*** Data ***

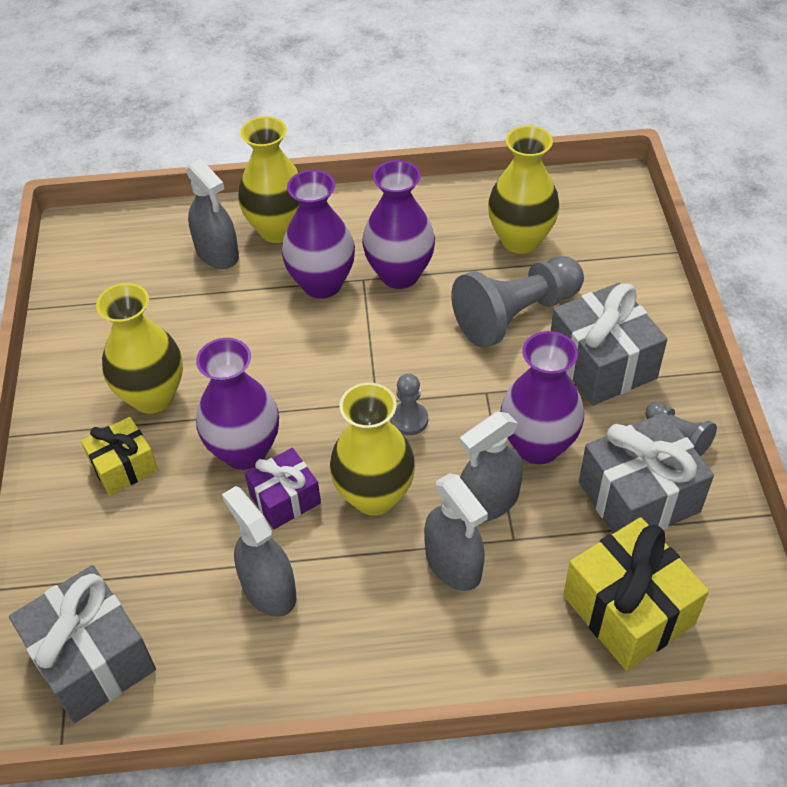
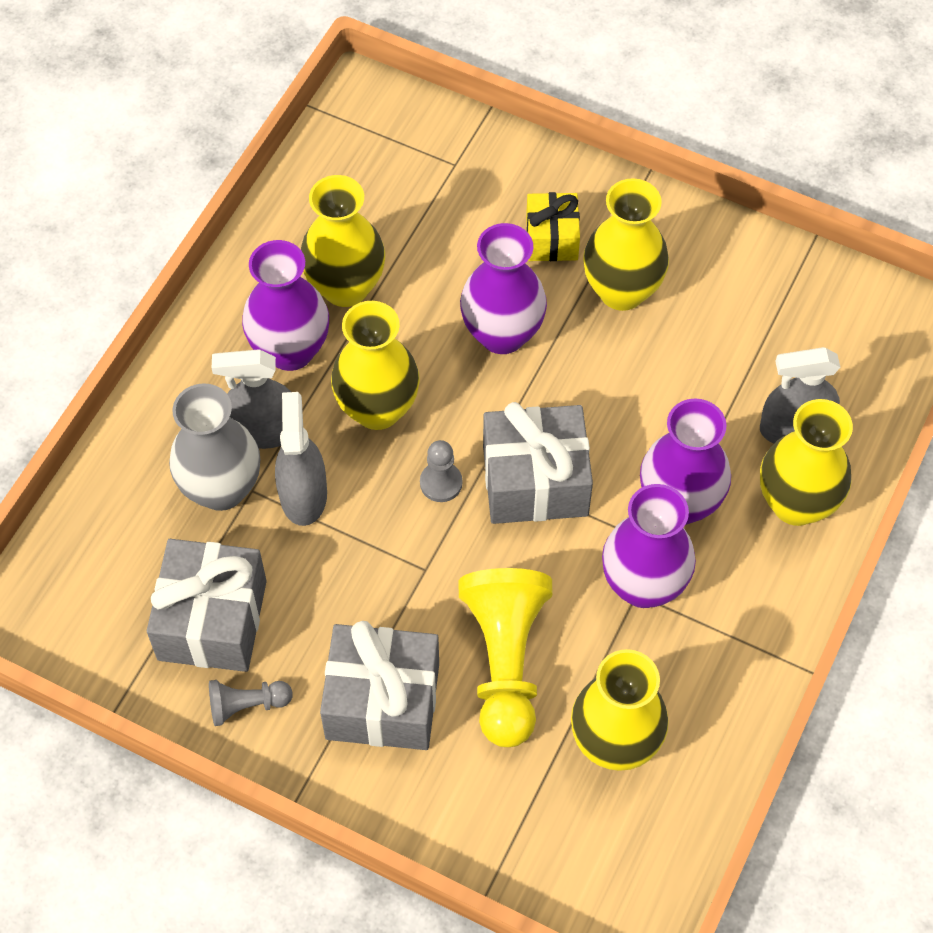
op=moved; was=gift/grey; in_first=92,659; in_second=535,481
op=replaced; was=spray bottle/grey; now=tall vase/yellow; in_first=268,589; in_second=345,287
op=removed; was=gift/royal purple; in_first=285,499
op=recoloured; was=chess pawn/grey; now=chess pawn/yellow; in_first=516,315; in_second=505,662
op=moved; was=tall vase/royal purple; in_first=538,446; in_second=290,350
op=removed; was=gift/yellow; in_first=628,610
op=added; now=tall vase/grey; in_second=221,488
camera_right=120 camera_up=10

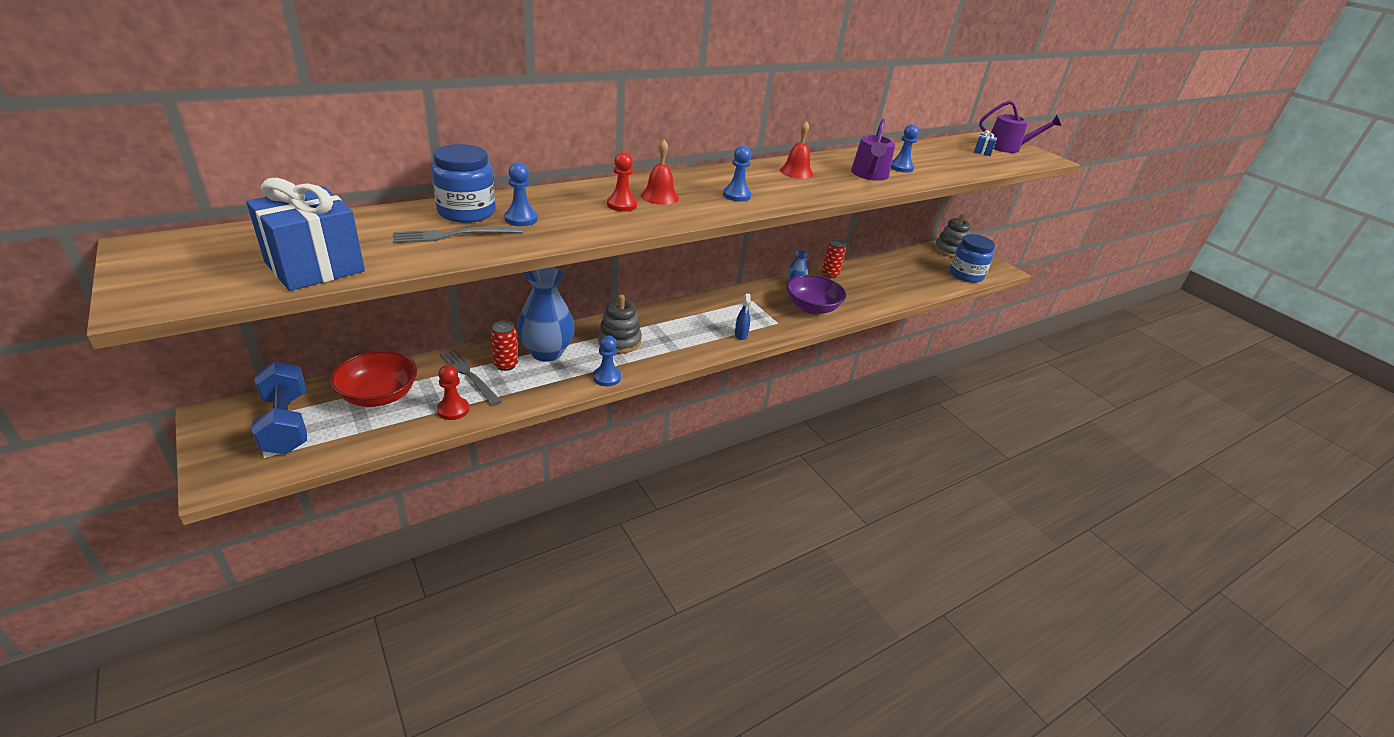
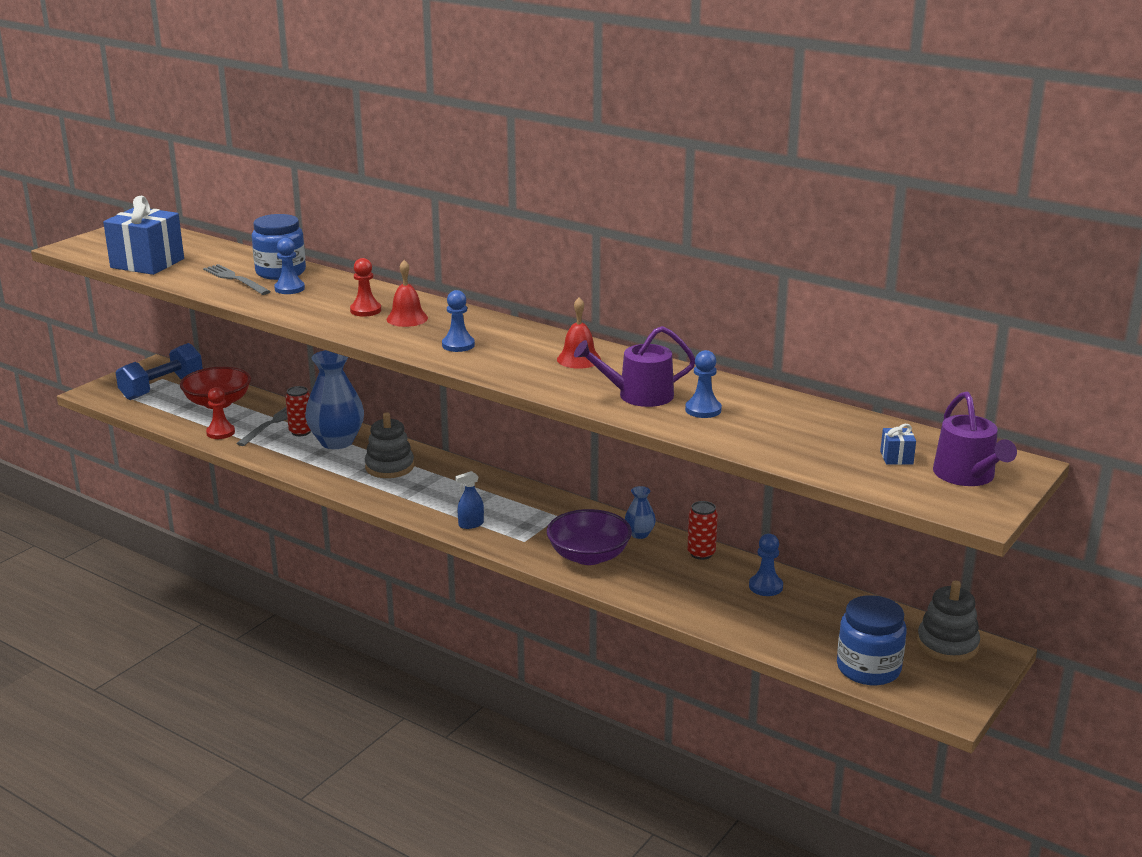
op=moved; was=chess pawn/blue; in_first=607,377; in_second=765,586
camera_right=70 camera_up=-10

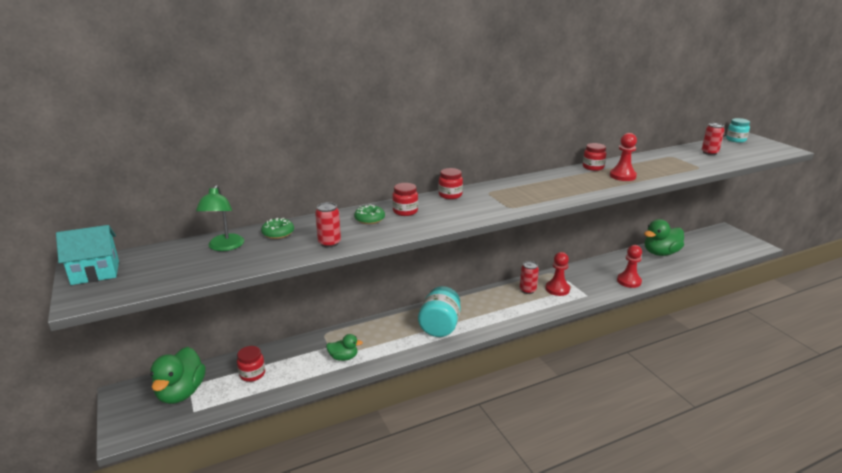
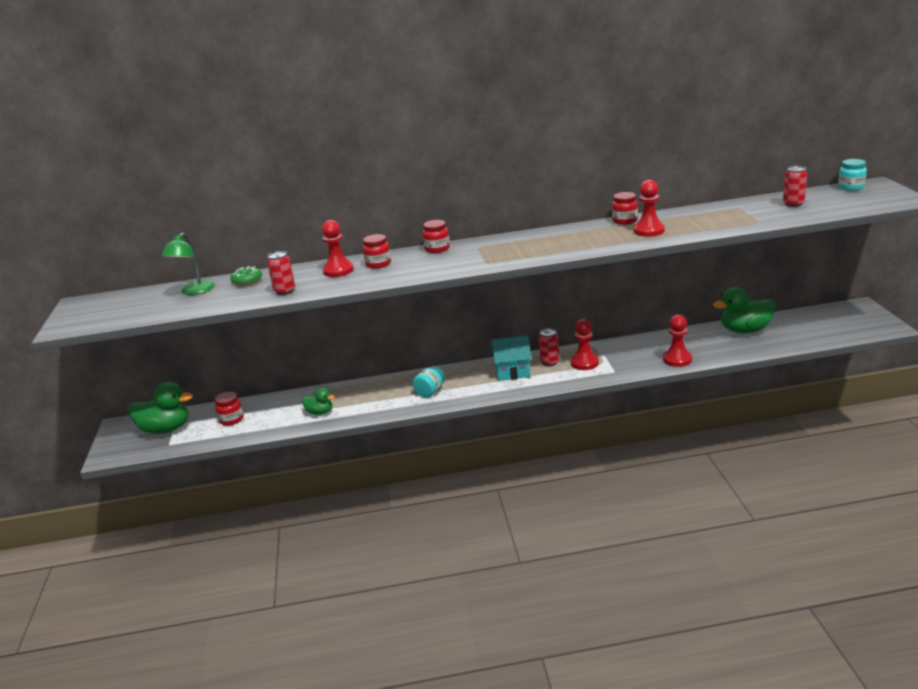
op=moved; was=cottage/aqua; in_first=95,273; in_second=512,372
op=turned; was=rubber duck/leaf-green; in_first=181,393; in_second=165,429; clockwise=-105
op=replaced; was=doughnut/leaf-green; now=chess pawn/scarlet; in_first=369,219; in_second=338,271
op=resized; was=jar/aqua; in_first=439,327; in_second=430,392; ratio=0.6
camera_right=20 camera_up=0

***

▶ Your task
Once you find the string "removed" in a line of the records, copy that line.

▶ Worked solution
op=removed; was=gift/royal purple; in_first=285,499
op=removed; was=gift/yellow; in_first=628,610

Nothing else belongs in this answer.